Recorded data
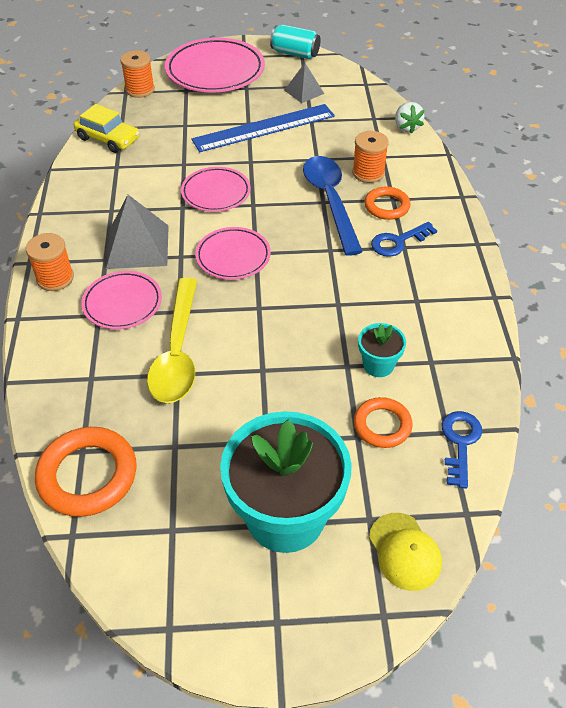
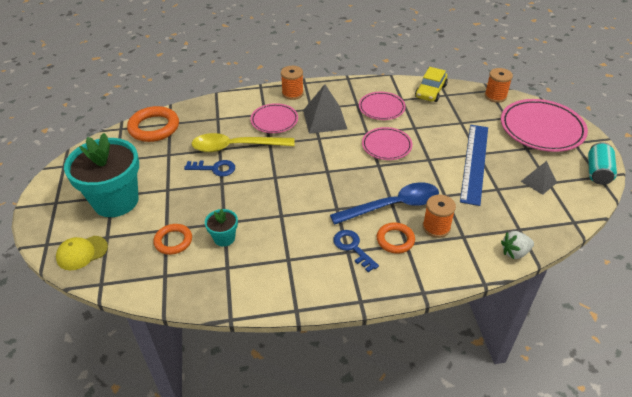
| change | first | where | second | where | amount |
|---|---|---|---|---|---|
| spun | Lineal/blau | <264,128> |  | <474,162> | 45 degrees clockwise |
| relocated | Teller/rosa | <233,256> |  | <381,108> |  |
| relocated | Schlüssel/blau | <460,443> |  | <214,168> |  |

**Problem statement:** Since the pictures are not wanted, set down only the rest of each record, exactly as above.

**Solution to this problem:**
| change | first | where | second | where | amount |
|---|---|---|---|---|---|
| spun | Lineal/blau | <264,128> |  | <474,162> | 45 degrees clockwise |
| relocated | Teller/rosa | <233,256> |  | <381,108> |  |
| relocated | Schlüssel/blau | <460,443> |  | <214,168> |  |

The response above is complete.